++++ Raw data

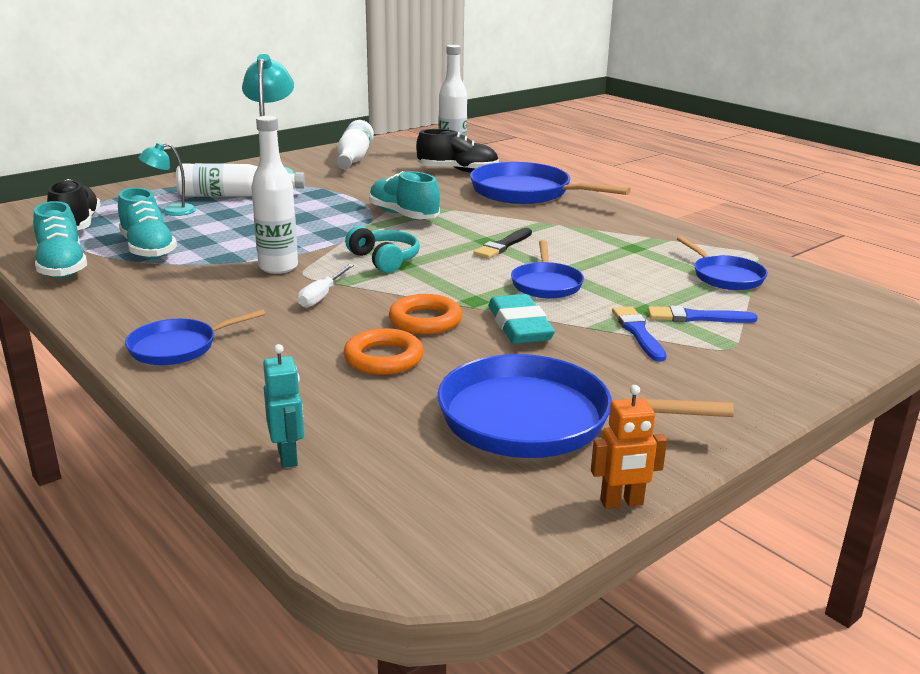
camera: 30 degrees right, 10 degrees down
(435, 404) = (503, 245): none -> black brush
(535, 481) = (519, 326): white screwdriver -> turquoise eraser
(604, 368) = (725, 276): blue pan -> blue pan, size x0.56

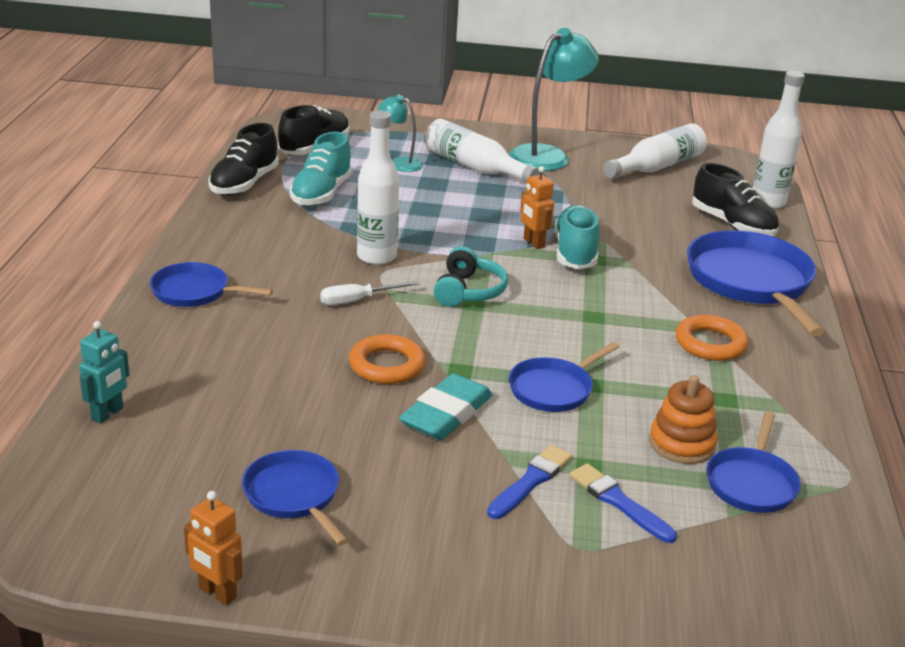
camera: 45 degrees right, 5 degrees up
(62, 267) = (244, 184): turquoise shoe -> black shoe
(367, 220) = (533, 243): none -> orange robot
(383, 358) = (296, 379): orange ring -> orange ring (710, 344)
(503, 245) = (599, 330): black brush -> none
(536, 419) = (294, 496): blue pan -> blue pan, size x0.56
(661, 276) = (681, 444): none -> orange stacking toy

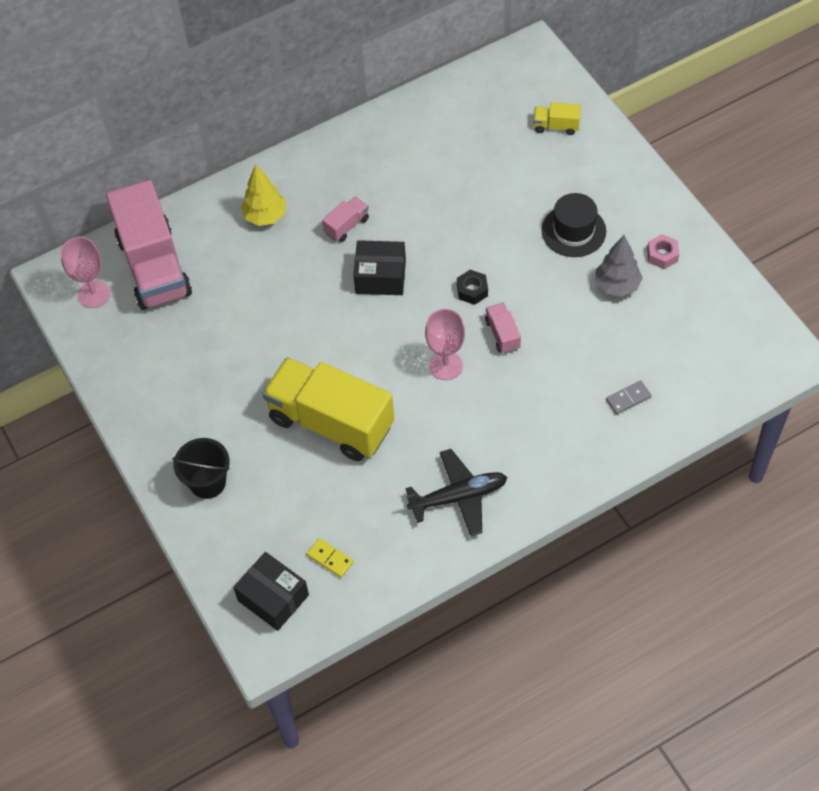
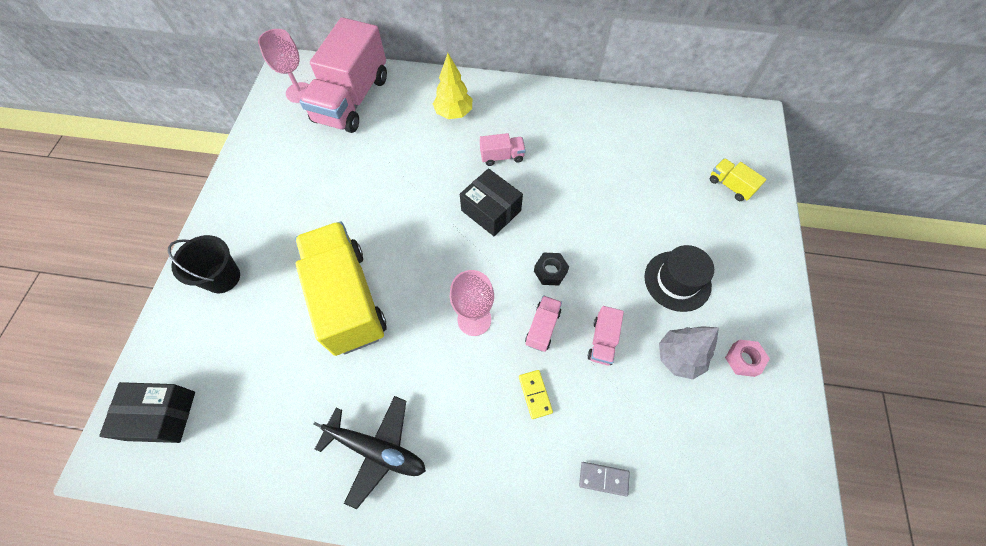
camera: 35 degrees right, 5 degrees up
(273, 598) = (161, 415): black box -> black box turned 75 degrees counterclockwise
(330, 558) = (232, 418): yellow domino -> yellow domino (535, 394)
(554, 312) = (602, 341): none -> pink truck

++++++++

*What to work on*: With the pictures removed, the entries above should be transcribed exactly.

*Solution to this exercise*:
camera: 30 degrees right, 10 degrees down
(435, 404) = (503, 245): none -> black brush
(535, 481) = (519, 326): white screwdriver -> turquoise eraser
(604, 368) = (725, 276): blue pan -> blue pan, size x0.56

camera: 45 degrees right, 5 degrees up
(62, 267) = (244, 184): turquoise shoe -> black shoe
(367, 220) = (533, 243): none -> orange robot
(383, 358) = (296, 379): orange ring -> orange ring (710, 344)
(503, 245) = (599, 330): black brush -> none
(536, 419) = (294, 496): blue pan -> blue pan, size x0.56
(661, 276) = (681, 444): none -> orange stacking toy

camera: 35 degrees right, 5 degrees up
(273, 598) = (161, 415): black box -> black box turned 75 degrees counterclockwise
(330, 558) = (232, 418): yellow domino -> yellow domino (535, 394)
(554, 312) = (602, 341): none -> pink truck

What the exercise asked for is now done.